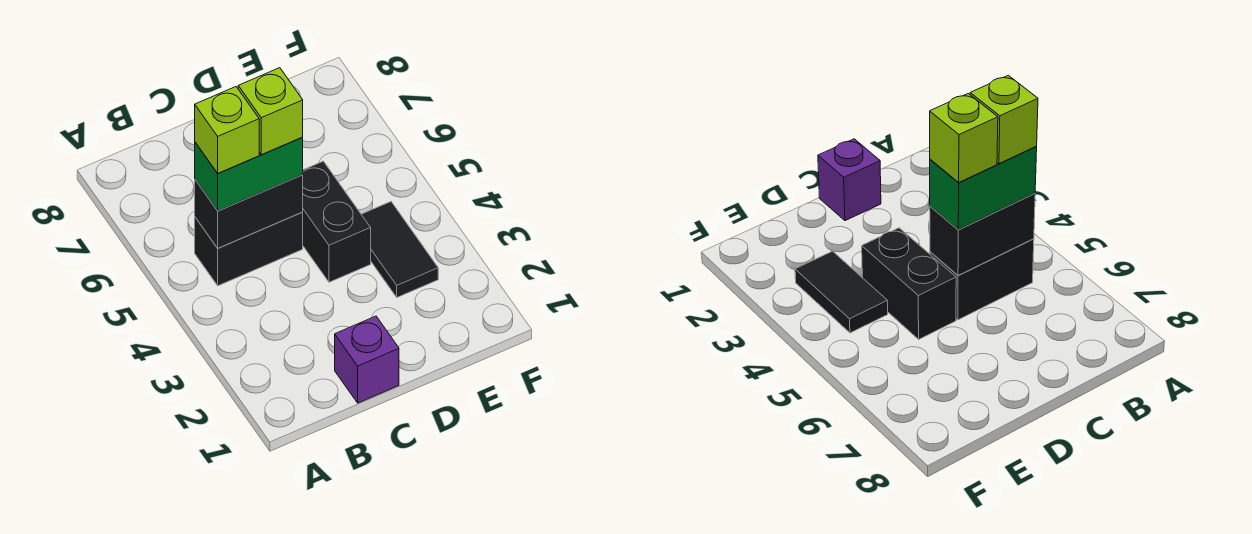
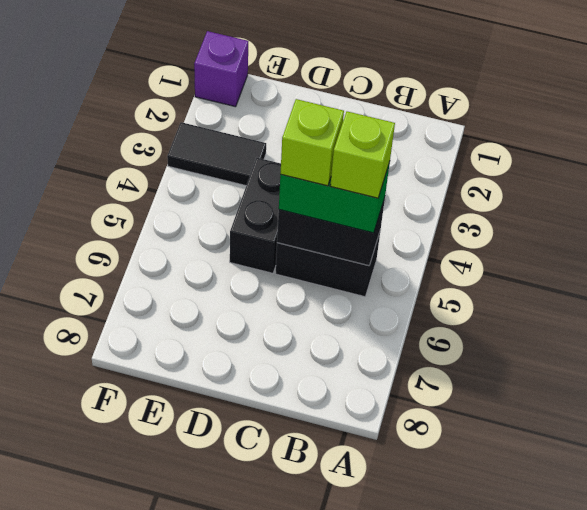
purple brick C1 level 1 -> purple brick F1 level 1
black tile E3:E4 level 1 -> black tile E3:F3 level 1

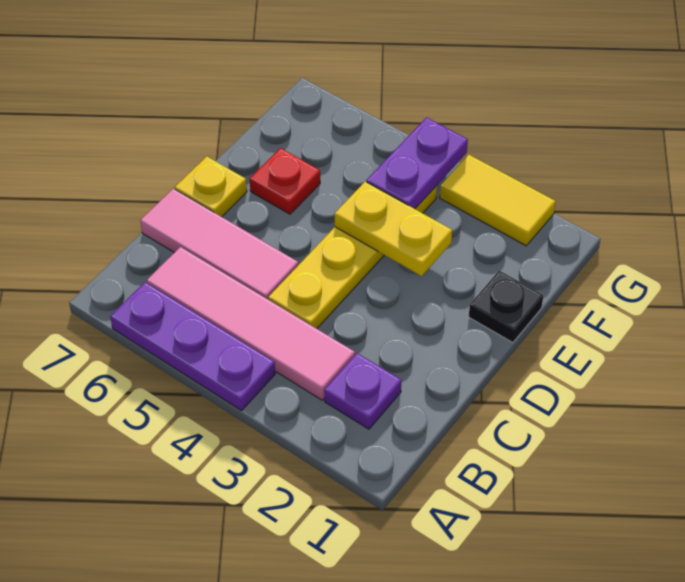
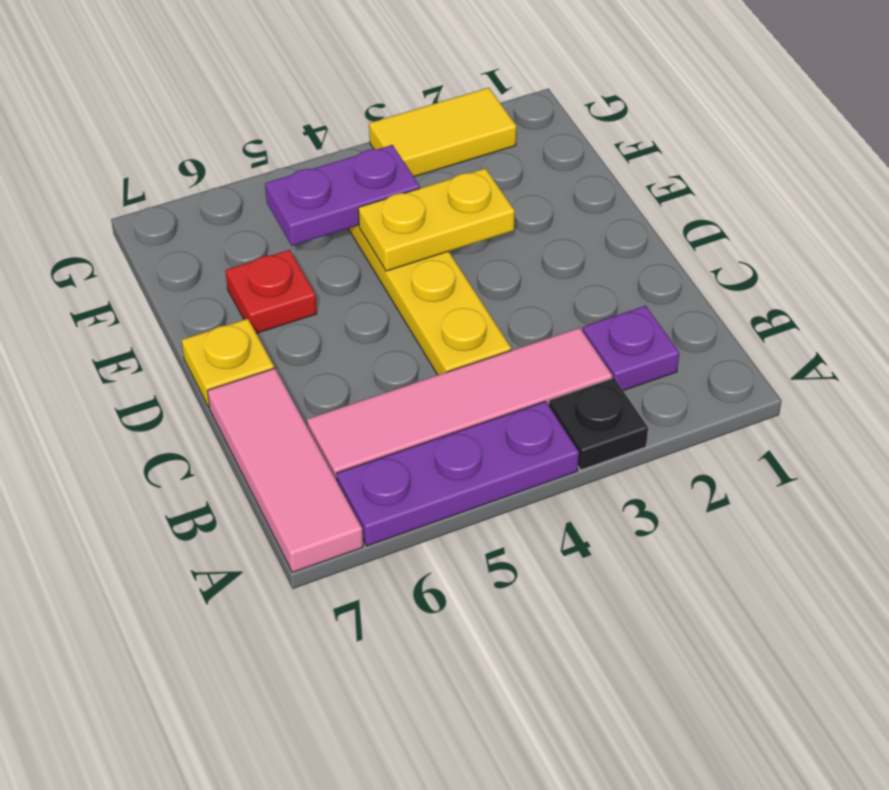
pink tile C5:C7 level 1 -> pink tile A7:C7 level 1
black plate E1 level 1 -> black plate A3 level 1
purple plate F4:G4 level 2 -> purple plate F4:F5 level 2

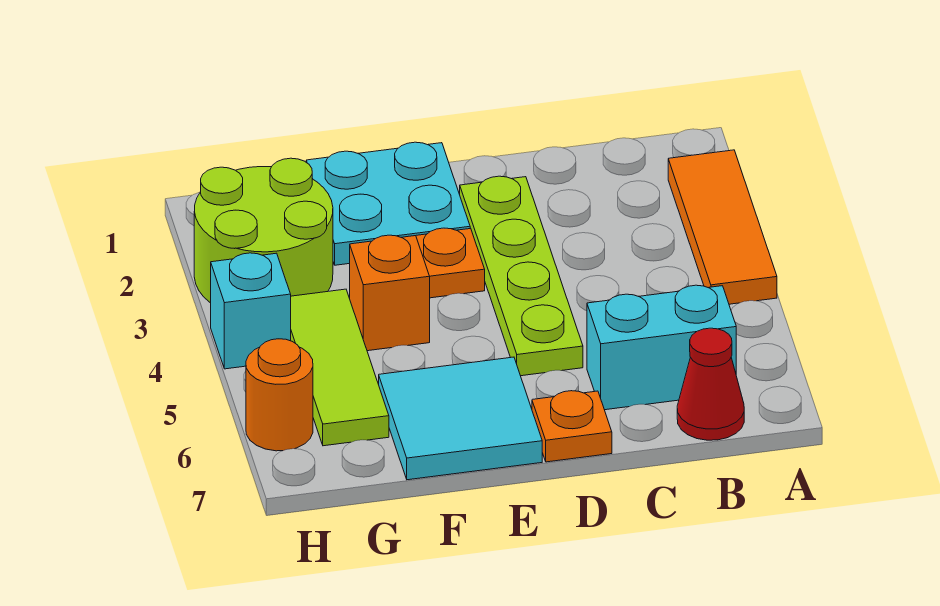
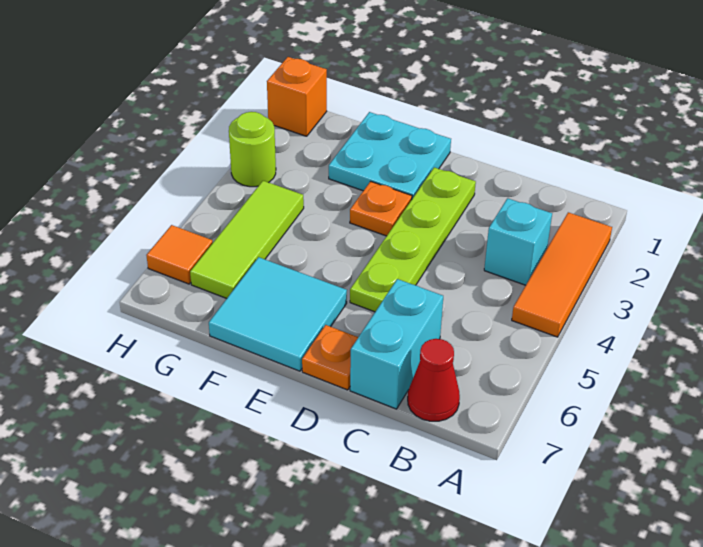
cyan brick B6:C6 level 1 -> cyan brick C6:C7 level 1
orange brick F4 level 1 -> orange brick H1 level 1
lime round brick G2:H3 level 1 -> lime round brick H3 level 1
cyan brick H4 level 1 -> cyan brick B3 level 1
orange round brick H6 level 1 -> orange tile H6 level 1

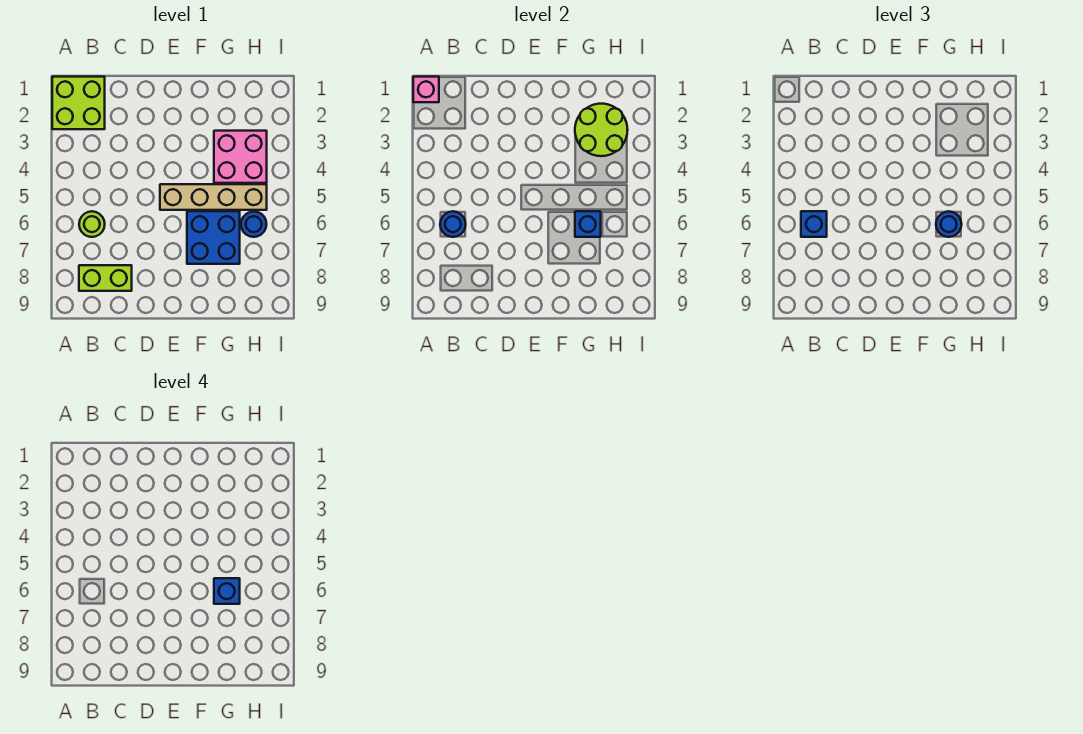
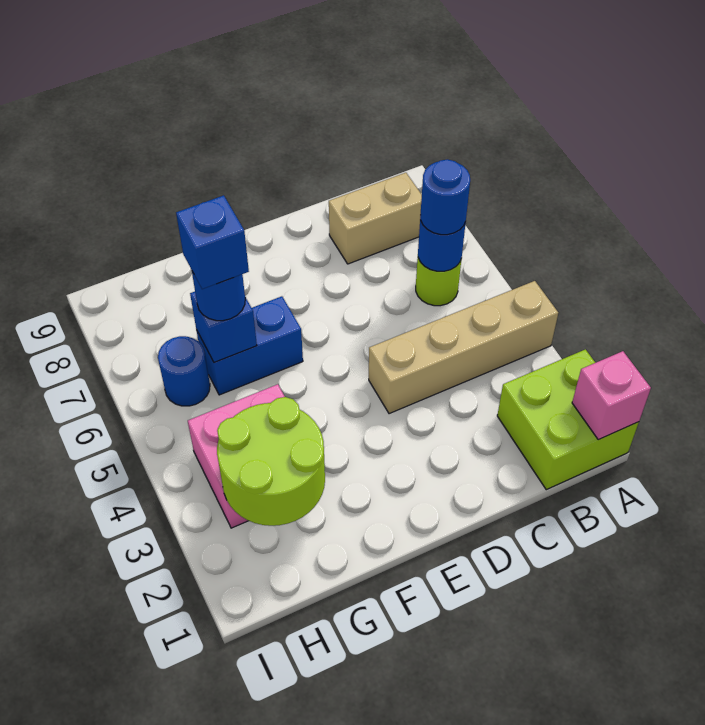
blue brick B6 level 3 -> blue round brick B6 level 3
lime brick B8:C8 level 1 -> tan brick B8:C8 level 1
tan brick E5:H5 level 1 -> tan brick A4:D4 level 1
blue brick F6:G7 level 1 -> blue brick F6:G6 level 1

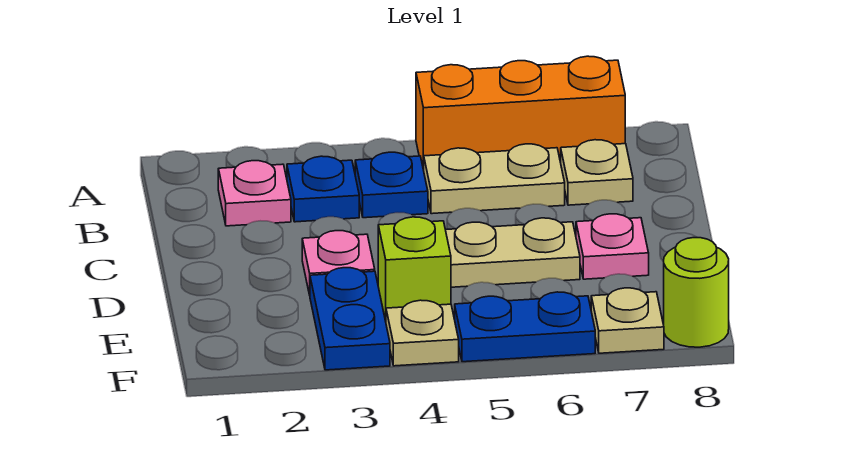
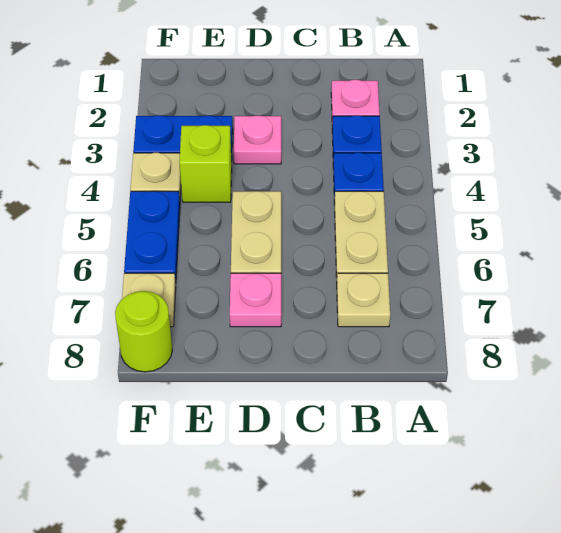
orange brick A5:A7 level 1 -> none

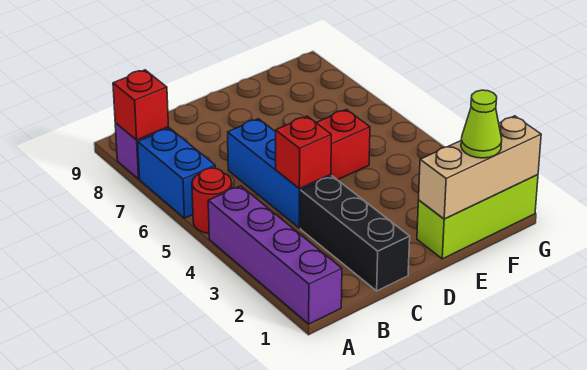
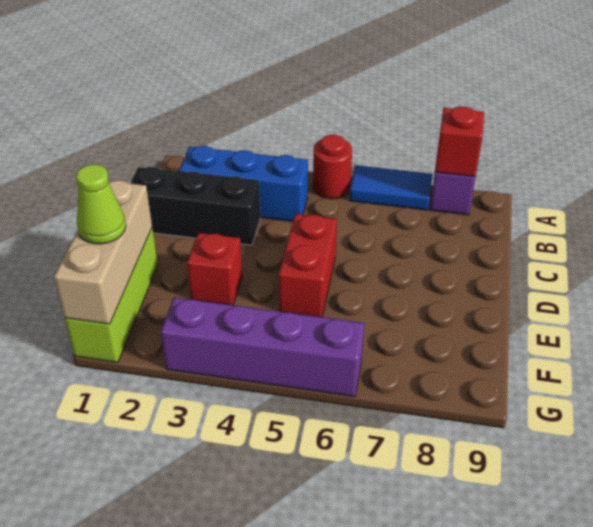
purple brick A1:A4 level 1 -> purple brick G3:G6 level 1
blue brick A6:A7 level 1 -> blue tile A6:A7 level 1
blue brick C4:C6 level 1 -> blue brick B2:B4 level 1
red brick C4 level 2 -> red brick E3 level 1

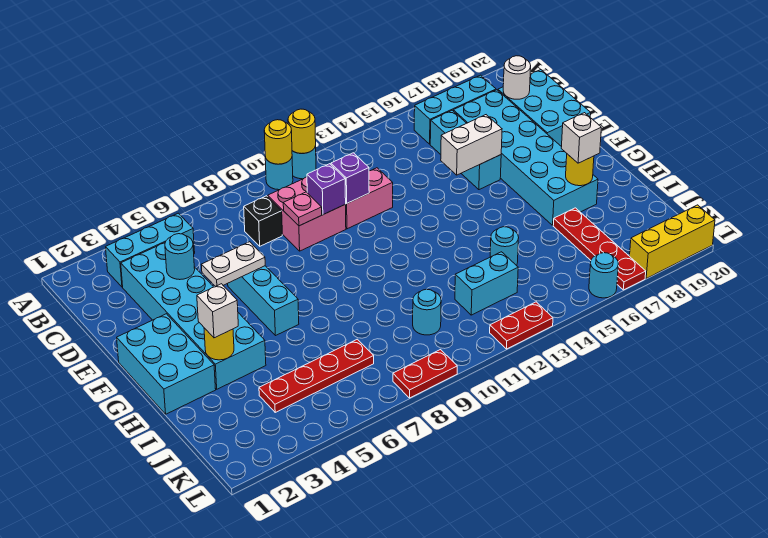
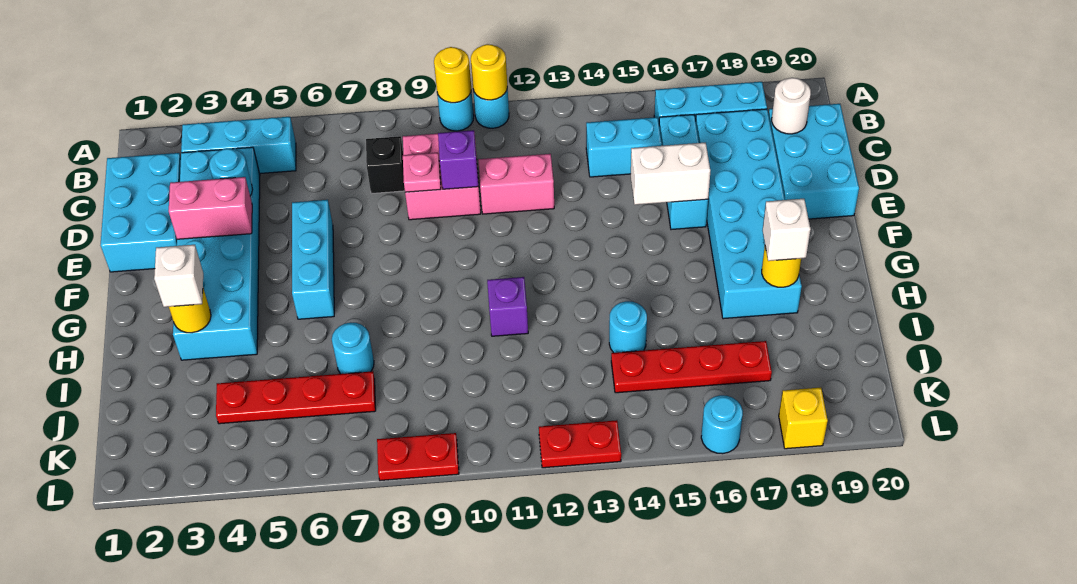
purple brick D11 level 2 -> purple brick H11 level 1
none -> pink brick E3:E4 level 2
white plate E5:E6 level 2 -> none
cyan brick F1:H2 level 1 -> cyan brick C1:E2 level 1
red plate I17:L17 level 1 -> red plate J14:J17 level 1
cyan round brick J10 level 1 -> cyan round brick I7 level 1
cyan brick J12:J13 level 1 -> cyan brick C14:C15 level 1
yellow brick L18:L20 level 1 -> yellow brick L18 level 1

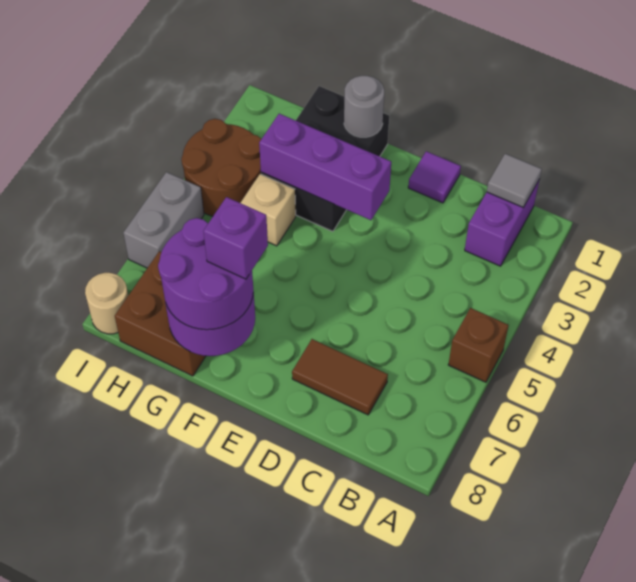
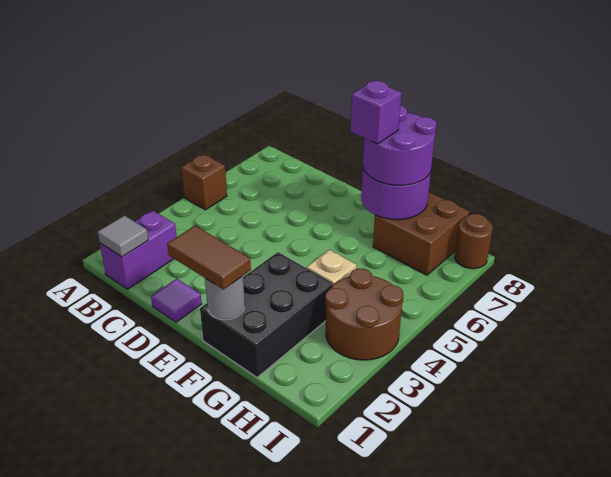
brown tile C7:D7 level 1 -> brown tile E1:F1 level 3
purple brick E3:G3 level 2 -> none
grey brick I5:I6 level 1 -> none
tan round brick I8 level 1 -> brown round brick I8 level 1

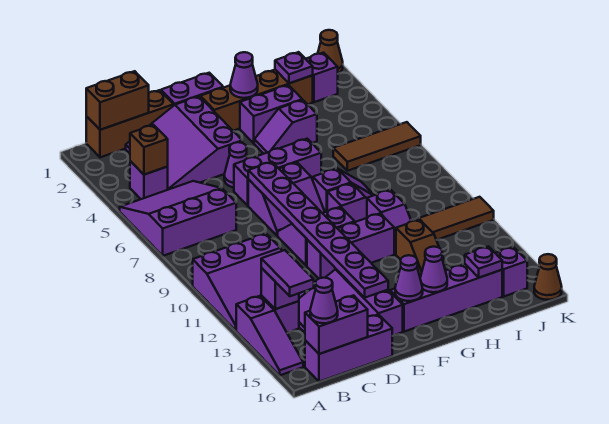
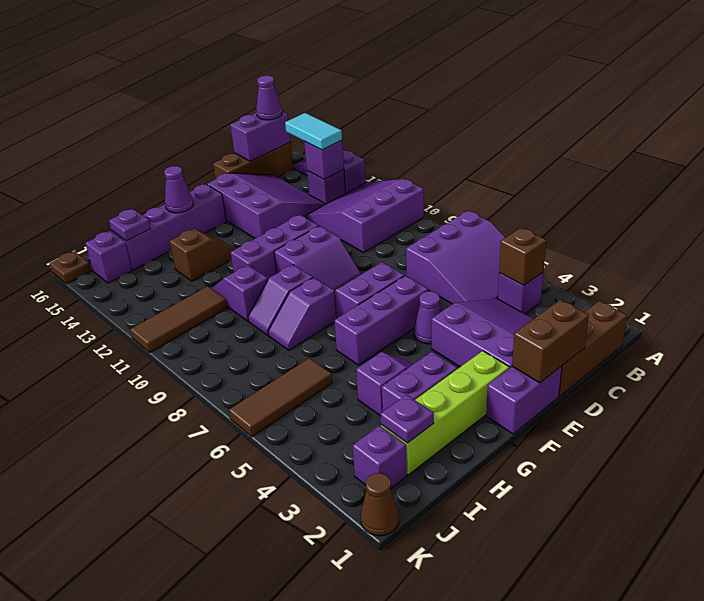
brown brick B1:C1 level 2 -> brown brick D1:E1 level 2
purple tile B13:B14 level 3 -> cyan tile B13:B14 level 3
purple brick B16:D16 level 1 -> brown brick B16:D16 level 1
purple plate E7:E14 level 2 -> none
brown brick F2:I2 level 1 -> lime brick F2:I2 level 1
purple cone F15 level 2 -> none
purple cone G2 level 2 -> none
brown slope H12:H13 level 1 top 12 -> brown slope G13:H13 level 1 top H
brown cone K16 level 1 -> brown plate K16 level 1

───

[Assigned task] In the entries above, copy the lines from the one that contains "purple cone F15 level 2 -> none" through the last line, exactly as they appear.

[Reply to the task]
purple cone F15 level 2 -> none
purple cone G2 level 2 -> none
brown slope H12:H13 level 1 top 12 -> brown slope G13:H13 level 1 top H
brown cone K16 level 1 -> brown plate K16 level 1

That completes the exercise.